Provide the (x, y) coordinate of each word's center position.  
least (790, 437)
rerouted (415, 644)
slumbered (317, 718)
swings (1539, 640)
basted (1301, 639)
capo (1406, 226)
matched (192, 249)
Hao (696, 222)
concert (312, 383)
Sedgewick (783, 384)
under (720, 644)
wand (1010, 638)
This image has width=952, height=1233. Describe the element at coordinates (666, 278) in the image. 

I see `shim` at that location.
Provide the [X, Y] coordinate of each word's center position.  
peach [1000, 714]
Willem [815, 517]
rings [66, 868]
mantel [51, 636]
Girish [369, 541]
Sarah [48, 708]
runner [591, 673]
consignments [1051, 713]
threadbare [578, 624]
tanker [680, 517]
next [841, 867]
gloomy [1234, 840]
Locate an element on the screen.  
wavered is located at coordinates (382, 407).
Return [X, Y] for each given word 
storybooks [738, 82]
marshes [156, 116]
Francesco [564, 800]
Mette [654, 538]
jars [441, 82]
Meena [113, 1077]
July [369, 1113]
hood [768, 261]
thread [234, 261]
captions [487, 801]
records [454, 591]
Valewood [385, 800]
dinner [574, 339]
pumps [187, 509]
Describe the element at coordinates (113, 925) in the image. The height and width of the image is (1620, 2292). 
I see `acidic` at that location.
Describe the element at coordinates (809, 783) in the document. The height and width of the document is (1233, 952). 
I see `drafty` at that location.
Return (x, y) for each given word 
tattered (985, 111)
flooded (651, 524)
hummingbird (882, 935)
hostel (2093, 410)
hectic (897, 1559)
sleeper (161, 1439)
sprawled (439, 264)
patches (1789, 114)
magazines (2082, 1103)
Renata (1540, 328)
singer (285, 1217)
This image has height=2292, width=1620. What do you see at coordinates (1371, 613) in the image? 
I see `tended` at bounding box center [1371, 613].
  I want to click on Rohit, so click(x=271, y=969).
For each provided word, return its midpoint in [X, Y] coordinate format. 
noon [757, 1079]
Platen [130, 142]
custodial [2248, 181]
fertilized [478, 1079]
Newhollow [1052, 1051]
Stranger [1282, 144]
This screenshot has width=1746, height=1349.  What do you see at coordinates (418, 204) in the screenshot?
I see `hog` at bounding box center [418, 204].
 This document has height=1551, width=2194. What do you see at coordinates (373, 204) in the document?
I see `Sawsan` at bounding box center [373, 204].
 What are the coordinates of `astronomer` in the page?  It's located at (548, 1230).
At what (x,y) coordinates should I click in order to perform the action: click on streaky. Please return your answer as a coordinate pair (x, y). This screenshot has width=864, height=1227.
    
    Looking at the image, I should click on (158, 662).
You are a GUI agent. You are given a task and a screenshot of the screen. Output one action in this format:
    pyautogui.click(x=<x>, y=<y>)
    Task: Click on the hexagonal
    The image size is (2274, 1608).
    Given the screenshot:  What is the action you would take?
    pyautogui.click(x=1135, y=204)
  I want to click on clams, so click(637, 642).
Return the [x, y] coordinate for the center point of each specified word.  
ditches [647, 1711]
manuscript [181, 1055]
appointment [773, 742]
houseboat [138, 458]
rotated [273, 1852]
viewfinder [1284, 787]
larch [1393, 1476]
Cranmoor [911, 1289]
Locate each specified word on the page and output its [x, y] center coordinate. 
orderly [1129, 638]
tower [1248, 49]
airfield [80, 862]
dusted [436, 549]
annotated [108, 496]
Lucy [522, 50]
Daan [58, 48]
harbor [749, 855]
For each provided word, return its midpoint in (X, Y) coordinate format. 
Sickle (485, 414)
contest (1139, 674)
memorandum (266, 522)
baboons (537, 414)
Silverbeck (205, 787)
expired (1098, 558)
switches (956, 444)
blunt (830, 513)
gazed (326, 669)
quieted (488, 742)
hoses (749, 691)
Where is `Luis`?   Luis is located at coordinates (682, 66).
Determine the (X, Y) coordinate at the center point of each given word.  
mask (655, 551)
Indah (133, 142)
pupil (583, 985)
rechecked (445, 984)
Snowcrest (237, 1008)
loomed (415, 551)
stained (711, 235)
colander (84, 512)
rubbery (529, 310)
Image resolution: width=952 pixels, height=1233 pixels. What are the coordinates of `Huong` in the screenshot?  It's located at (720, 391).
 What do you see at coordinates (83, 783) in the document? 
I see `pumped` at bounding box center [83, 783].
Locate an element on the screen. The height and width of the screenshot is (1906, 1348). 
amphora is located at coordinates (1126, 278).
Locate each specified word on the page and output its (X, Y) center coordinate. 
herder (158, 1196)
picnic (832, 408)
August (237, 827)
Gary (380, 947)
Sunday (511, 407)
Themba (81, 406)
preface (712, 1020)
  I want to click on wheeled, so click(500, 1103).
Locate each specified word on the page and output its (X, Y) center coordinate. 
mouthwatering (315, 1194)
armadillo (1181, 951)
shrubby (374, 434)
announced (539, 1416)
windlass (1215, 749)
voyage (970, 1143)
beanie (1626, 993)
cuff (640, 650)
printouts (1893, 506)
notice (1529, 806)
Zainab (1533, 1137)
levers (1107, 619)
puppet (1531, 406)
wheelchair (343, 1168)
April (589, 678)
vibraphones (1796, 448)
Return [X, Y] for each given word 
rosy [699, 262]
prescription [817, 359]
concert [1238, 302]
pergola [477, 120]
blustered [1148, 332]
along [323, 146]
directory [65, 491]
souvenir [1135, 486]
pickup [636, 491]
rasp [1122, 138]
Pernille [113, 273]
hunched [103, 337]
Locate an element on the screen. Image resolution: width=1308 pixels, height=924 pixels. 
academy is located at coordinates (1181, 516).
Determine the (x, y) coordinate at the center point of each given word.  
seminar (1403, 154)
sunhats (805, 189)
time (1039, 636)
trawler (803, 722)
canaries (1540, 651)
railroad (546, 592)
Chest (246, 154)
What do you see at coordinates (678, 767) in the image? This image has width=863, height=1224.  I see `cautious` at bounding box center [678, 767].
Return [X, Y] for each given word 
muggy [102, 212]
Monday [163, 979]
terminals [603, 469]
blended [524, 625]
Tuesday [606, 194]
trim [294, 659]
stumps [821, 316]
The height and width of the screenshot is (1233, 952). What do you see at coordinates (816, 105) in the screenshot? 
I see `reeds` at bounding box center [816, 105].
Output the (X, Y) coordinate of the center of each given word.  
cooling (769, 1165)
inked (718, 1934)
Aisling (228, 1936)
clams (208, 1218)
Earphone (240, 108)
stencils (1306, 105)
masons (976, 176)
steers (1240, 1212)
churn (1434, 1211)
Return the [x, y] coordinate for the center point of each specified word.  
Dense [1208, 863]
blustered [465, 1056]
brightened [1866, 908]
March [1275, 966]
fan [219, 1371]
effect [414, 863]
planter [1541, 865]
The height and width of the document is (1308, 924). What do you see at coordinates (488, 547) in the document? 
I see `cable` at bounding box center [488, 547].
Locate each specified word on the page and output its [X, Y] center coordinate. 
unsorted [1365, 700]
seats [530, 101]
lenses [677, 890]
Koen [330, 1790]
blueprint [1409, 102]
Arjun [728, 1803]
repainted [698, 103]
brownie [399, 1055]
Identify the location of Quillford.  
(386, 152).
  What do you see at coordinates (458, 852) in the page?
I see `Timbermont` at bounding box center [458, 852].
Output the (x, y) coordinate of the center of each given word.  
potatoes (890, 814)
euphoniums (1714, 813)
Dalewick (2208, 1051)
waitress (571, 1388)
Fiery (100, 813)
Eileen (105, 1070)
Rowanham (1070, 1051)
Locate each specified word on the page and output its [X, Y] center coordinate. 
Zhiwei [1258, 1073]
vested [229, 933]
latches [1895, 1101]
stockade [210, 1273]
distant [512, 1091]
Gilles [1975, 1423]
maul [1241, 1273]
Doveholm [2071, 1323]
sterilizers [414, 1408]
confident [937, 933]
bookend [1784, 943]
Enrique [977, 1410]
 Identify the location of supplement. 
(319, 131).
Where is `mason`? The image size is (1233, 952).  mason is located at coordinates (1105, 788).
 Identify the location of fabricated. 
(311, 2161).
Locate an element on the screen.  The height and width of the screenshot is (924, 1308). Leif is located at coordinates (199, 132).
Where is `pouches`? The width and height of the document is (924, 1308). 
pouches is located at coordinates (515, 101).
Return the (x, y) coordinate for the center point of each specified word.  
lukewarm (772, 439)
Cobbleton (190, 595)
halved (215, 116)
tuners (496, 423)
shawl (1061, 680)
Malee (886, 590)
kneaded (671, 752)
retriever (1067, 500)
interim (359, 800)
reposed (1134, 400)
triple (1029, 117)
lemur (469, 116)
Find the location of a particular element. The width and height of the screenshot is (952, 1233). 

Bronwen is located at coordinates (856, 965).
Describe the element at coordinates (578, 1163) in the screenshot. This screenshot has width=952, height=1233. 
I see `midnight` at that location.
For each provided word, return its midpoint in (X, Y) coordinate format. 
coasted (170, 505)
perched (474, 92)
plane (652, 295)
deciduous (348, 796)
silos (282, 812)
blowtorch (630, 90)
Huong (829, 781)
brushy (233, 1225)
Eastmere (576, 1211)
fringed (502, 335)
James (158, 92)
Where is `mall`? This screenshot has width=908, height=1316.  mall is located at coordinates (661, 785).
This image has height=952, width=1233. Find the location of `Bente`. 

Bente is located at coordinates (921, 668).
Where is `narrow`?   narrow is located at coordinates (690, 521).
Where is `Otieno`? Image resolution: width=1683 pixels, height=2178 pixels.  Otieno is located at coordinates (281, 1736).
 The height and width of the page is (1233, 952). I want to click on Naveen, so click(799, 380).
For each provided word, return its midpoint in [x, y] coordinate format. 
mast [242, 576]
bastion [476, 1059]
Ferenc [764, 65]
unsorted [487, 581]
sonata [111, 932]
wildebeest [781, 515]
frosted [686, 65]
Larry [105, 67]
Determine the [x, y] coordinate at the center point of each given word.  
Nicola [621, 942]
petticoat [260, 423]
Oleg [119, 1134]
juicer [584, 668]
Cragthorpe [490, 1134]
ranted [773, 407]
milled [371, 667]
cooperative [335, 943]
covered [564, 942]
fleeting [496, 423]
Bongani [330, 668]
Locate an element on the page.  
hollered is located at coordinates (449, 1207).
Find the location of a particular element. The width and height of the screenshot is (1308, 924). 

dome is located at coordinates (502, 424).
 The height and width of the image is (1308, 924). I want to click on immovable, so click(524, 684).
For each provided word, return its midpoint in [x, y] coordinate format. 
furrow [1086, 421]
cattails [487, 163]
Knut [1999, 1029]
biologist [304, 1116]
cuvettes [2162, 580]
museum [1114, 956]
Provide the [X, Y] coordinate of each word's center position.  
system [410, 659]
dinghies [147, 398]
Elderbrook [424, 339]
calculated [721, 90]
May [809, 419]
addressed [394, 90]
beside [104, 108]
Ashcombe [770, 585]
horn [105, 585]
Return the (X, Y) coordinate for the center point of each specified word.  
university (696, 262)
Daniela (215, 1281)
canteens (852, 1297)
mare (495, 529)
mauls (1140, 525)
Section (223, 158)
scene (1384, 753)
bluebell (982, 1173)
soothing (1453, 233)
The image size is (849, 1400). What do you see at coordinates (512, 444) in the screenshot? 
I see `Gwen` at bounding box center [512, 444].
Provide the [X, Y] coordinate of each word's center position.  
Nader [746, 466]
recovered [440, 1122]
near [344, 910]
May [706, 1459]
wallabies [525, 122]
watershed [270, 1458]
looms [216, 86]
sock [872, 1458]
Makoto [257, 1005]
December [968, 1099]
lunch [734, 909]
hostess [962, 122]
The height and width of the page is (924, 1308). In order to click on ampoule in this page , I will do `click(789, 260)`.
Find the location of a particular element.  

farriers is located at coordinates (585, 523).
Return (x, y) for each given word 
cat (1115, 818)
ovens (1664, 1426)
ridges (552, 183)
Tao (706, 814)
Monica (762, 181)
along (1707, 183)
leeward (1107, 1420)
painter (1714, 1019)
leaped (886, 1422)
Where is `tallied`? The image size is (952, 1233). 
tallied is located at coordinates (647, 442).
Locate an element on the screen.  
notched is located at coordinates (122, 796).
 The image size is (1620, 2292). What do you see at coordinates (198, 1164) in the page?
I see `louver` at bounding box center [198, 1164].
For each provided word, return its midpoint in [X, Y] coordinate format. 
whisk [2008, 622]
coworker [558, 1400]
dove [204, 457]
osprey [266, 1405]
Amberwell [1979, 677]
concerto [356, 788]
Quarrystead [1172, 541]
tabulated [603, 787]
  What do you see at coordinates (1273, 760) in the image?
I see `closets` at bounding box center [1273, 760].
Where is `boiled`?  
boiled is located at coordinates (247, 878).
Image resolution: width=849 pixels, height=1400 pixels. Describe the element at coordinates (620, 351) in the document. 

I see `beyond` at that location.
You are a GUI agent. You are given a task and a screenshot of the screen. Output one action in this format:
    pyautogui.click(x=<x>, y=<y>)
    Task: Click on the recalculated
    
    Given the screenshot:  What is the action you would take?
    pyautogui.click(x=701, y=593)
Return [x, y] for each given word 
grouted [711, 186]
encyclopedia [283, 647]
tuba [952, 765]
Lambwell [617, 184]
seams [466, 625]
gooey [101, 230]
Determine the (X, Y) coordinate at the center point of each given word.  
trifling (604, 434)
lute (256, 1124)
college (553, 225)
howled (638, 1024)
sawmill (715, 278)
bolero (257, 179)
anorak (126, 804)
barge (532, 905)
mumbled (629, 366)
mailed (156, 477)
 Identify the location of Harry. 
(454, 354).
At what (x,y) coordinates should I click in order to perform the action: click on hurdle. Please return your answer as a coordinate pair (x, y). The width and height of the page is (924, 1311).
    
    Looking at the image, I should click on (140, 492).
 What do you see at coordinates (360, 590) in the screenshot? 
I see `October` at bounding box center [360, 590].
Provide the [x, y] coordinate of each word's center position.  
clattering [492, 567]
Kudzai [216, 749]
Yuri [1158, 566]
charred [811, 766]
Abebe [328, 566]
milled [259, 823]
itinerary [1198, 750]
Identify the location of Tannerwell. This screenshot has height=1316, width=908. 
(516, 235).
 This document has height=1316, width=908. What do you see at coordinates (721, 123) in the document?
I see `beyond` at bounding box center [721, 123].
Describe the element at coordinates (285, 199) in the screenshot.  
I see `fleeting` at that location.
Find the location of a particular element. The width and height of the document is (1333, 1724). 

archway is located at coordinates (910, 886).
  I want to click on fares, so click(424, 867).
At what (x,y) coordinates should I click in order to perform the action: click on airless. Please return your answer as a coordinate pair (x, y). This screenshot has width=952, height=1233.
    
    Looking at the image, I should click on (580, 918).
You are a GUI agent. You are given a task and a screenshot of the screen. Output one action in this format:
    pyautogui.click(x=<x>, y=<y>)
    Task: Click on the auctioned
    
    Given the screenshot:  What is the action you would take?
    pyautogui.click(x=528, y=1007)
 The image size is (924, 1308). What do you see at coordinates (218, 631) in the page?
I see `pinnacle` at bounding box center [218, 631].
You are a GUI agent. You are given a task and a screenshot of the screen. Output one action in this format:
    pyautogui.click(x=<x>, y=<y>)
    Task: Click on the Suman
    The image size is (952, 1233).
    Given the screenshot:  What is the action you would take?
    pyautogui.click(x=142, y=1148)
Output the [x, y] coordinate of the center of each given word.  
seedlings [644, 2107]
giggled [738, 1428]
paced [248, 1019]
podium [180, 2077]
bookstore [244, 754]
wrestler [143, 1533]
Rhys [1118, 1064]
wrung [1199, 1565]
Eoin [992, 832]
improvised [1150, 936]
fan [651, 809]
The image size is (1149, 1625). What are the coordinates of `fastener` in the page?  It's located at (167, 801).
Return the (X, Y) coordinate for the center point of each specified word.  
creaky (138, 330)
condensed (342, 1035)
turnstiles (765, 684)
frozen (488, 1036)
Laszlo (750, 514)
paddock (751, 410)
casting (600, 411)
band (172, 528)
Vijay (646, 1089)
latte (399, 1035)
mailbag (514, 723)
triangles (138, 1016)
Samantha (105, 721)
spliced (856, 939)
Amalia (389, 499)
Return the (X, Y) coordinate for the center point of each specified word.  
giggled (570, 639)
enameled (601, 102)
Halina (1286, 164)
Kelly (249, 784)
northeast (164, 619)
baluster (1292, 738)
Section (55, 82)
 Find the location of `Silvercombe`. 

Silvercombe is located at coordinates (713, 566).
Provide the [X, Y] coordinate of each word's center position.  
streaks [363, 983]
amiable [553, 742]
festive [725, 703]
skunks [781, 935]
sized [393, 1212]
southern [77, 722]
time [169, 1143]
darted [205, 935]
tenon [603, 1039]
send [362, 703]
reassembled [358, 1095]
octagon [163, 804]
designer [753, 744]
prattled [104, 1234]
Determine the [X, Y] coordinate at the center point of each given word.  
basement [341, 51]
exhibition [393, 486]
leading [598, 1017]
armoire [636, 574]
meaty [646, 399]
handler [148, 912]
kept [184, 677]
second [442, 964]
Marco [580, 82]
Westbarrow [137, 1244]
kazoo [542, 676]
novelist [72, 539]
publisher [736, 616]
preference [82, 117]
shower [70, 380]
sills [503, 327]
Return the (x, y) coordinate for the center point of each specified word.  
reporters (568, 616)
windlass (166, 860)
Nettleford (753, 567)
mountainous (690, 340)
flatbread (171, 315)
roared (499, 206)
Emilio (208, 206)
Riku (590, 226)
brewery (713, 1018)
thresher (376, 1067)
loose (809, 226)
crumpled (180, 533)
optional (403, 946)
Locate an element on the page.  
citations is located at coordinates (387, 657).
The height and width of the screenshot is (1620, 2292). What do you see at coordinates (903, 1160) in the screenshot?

Task to complete
Transcribe the records word for word, beginning at the very first line and stopping after the line that contains "Stranger [1282, 144]".

Exercise response
Provide the (x, y) coordinate of each word's center position.  
least (790, 437)
rerouted (415, 644)
slumbered (317, 718)
swings (1539, 640)
basted (1301, 639)
capo (1406, 226)
matched (192, 249)
Hao (696, 222)
concert (312, 383)
Sedgewick (783, 384)
under (720, 644)
wand (1010, 638)
This image has width=952, height=1233. Describe the element at coordinates (666, 278) in the image. 

I see `shim` at that location.
Provide the [X, Y] coordinate of each word's center position.  
peach [1000, 714]
Willem [815, 517]
rings [66, 868]
mantel [51, 636]
Girish [369, 541]
Sarah [48, 708]
runner [591, 673]
consignments [1051, 713]
threadbare [578, 624]
tanker [680, 517]
next [841, 867]
gloomy [1234, 840]
Locate an element on the screen.  
wavered is located at coordinates (382, 407).
Return [X, Y] for each given word 
storybooks [738, 82]
marshes [156, 116]
Francesco [564, 800]
Mette [654, 538]
jars [441, 82]
Meena [113, 1077]
July [369, 1113]
hood [768, 261]
thread [234, 261]
captions [487, 801]
records [454, 591]
Valewood [385, 800]
dinner [574, 339]
pumps [187, 509]
Describe the element at coordinates (113, 925) in the image. The height and width of the image is (1620, 2292). 
I see `acidic` at that location.
Describe the element at coordinates (809, 783) in the document. The height and width of the document is (1233, 952). 
I see `drafty` at that location.
Return (x, y) for each given word 
tattered (985, 111)
flooded (651, 524)
hummingbird (882, 935)
hostel (2093, 410)
hectic (897, 1559)
sleeper (161, 1439)
sprawled (439, 264)
patches (1789, 114)
magazines (2082, 1103)
Renata (1540, 328)
singer (285, 1217)
This image has height=2292, width=1620. What do you see at coordinates (1371, 613) in the image? 
I see `tended` at bounding box center [1371, 613].
  I want to click on Rohit, so click(x=271, y=969).
For each provided word, return its midpoint in [X, Y] coordinate format. 
noon [757, 1079]
Platen [130, 142]
custodial [2248, 181]
fertilized [478, 1079]
Newhollow [1052, 1051]
Stranger [1282, 144]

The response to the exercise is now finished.